▶ **Activity**: The word to find is "BUSY". Copy each line of the material that contains it.

-- Records to process follows --

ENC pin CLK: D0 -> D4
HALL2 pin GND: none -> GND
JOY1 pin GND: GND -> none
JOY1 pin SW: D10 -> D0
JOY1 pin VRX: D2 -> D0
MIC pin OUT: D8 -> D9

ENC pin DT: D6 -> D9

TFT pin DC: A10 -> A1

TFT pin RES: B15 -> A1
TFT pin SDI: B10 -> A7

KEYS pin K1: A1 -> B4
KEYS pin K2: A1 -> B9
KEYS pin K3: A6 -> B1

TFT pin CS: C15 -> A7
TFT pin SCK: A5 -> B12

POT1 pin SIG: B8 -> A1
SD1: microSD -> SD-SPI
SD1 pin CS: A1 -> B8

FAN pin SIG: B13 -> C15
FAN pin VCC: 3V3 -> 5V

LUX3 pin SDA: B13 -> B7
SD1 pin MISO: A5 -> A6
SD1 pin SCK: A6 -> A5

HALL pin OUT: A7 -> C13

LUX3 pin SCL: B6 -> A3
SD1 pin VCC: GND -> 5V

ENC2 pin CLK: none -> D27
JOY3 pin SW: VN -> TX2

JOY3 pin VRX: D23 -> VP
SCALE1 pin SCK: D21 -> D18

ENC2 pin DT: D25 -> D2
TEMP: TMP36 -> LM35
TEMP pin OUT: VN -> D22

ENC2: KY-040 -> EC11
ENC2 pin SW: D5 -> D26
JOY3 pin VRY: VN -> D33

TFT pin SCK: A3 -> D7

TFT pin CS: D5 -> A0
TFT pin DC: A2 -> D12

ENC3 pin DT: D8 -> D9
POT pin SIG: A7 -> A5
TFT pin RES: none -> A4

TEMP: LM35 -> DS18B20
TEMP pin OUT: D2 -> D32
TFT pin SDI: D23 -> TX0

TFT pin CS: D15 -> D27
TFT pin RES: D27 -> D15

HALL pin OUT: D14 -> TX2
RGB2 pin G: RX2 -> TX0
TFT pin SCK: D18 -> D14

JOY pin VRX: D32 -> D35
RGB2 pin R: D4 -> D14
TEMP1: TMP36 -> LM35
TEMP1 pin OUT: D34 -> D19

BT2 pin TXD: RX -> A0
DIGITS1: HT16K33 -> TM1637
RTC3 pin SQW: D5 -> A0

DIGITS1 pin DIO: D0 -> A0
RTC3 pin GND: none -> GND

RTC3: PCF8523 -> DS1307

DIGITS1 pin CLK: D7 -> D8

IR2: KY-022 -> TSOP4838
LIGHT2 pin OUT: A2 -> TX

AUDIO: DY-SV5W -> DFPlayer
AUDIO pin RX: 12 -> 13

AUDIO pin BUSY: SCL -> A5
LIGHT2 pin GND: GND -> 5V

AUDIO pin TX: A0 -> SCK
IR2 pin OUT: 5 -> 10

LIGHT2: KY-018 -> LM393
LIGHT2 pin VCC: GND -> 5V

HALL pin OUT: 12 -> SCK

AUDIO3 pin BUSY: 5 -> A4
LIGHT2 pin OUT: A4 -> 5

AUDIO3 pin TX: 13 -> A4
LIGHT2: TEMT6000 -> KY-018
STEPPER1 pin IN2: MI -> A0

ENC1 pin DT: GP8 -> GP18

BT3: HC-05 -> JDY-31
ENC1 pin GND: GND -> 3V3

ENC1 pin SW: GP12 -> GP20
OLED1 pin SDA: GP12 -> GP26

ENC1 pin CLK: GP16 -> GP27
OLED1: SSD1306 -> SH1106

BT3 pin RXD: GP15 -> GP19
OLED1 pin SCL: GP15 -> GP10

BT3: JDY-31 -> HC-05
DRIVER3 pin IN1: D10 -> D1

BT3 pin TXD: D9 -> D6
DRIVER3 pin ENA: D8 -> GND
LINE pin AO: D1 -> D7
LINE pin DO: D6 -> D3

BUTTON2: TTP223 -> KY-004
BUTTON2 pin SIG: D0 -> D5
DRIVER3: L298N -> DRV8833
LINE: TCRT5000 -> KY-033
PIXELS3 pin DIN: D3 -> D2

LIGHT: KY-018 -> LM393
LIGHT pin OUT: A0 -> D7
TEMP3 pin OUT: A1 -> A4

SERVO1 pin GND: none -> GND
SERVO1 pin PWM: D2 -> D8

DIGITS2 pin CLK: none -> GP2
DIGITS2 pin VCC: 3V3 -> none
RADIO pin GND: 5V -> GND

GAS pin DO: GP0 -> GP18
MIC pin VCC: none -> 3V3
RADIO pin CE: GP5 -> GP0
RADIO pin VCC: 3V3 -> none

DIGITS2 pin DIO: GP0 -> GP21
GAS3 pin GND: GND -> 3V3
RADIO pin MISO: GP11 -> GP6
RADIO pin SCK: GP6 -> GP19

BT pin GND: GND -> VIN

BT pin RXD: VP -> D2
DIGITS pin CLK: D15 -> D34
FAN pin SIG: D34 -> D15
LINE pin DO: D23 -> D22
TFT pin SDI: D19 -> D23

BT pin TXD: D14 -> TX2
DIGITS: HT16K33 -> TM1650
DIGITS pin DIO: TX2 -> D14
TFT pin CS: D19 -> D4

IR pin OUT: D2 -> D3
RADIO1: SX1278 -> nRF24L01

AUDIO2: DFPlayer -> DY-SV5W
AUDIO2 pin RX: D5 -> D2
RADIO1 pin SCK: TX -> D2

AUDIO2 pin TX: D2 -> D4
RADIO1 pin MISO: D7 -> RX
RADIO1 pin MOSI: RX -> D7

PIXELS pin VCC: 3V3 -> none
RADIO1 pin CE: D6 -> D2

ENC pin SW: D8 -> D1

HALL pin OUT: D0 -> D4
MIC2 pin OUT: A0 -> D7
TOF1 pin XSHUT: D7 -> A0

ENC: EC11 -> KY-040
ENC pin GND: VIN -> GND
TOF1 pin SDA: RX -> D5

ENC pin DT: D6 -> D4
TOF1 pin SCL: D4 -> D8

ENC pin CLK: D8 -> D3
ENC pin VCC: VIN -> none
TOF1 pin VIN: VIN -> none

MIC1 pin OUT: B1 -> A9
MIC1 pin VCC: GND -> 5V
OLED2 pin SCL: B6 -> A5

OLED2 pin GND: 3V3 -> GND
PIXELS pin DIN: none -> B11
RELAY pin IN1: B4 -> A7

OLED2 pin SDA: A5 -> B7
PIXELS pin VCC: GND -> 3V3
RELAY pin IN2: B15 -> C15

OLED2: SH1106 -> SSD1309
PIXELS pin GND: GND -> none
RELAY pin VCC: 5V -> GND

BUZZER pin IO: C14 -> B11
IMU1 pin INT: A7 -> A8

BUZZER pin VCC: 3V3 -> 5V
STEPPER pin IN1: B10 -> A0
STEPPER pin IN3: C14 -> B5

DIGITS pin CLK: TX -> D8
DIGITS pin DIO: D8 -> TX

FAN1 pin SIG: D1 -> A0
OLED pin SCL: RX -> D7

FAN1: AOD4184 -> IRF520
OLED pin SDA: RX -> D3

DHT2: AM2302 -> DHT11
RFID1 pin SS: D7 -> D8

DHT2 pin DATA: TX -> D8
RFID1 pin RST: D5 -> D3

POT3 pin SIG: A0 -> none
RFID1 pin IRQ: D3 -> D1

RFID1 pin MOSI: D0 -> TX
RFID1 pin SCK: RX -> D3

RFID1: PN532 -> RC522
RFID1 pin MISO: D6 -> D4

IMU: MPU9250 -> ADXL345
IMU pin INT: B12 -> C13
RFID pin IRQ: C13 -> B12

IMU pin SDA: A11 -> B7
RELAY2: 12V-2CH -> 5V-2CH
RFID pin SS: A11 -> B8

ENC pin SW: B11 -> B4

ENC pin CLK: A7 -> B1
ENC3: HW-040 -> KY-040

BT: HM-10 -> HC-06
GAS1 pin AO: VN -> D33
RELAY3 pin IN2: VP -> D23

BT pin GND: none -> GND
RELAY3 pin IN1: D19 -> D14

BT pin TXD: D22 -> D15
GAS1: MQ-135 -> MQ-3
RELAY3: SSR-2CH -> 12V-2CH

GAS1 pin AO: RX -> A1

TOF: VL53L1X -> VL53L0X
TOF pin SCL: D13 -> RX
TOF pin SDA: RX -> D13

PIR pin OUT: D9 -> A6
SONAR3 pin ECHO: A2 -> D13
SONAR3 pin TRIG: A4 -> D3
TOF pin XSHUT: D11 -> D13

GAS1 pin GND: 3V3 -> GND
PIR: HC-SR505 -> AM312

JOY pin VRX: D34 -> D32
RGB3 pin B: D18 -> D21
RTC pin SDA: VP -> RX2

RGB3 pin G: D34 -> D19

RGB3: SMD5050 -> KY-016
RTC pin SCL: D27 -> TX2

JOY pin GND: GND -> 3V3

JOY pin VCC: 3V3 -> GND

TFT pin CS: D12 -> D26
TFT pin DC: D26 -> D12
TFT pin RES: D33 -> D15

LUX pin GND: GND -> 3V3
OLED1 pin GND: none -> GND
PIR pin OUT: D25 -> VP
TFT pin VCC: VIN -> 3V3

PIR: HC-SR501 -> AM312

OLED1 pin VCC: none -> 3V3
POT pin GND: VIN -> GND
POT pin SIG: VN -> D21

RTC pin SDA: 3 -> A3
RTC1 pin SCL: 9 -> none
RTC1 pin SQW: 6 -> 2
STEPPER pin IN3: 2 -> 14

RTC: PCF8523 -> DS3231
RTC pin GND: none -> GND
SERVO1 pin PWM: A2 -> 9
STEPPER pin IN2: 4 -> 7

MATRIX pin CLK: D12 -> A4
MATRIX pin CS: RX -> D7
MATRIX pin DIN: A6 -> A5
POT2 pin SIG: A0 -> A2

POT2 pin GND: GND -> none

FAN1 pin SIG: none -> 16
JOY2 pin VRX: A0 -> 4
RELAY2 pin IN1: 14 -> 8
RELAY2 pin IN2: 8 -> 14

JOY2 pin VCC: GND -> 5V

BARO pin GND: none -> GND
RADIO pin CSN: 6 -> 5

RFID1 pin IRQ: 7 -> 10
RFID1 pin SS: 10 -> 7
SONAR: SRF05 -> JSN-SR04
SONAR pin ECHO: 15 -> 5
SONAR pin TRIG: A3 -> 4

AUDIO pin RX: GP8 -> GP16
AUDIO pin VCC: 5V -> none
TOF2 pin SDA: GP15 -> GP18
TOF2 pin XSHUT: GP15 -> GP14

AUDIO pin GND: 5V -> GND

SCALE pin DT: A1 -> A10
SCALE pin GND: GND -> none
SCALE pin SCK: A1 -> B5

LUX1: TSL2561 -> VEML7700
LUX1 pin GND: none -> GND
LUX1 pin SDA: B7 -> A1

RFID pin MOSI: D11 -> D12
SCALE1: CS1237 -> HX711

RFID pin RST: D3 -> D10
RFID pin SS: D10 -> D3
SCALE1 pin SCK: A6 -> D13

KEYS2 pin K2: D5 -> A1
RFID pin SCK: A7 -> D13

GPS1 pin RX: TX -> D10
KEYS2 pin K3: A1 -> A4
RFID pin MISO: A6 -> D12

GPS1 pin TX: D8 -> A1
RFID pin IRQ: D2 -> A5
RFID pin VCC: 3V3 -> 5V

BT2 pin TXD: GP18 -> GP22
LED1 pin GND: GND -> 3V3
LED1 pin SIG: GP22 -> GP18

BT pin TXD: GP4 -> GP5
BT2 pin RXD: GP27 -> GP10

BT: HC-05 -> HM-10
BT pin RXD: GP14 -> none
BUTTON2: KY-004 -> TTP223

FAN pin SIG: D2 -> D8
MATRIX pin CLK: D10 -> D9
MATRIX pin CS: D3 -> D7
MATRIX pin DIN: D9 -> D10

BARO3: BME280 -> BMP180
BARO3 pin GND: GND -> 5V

-- Records to process concluded --

▶ **Your response**:
AUDIO pin BUSY: SCL -> A5
AUDIO3 pin BUSY: 5 -> A4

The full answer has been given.